§ Task goal
How many lines in the data below have the string "green"? Reply with the number alone.

§ Provided material
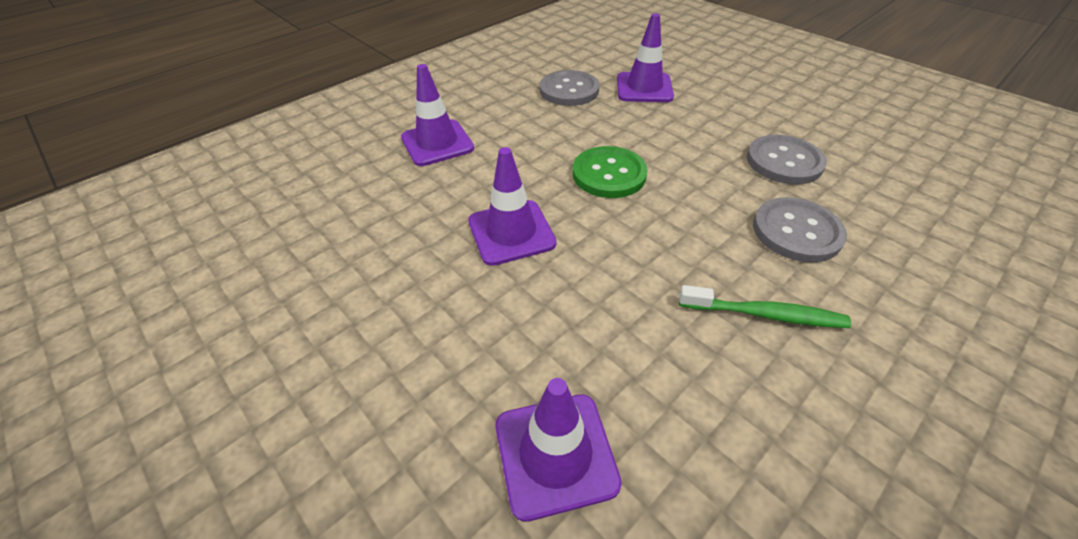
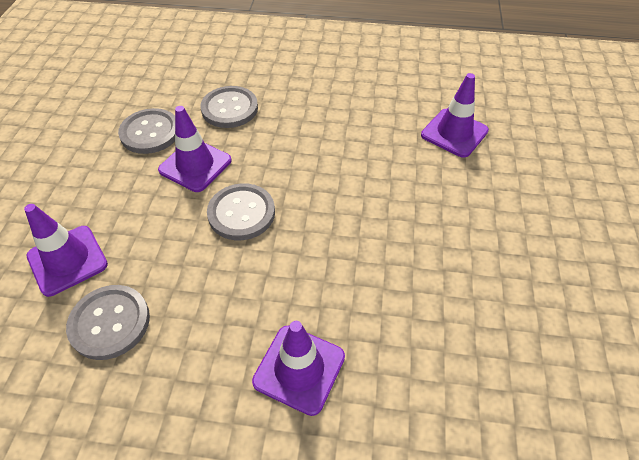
camera: 130 degrees left, 5 degrees up
(511, 232) = (354, 229): purple traffic cone -> purple traffic cone (195, 165)
(609, 174) = (241, 213): green button -> grey button
(765, 314) = (309, 102): green toothbrush -> none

§ Completed exercise
2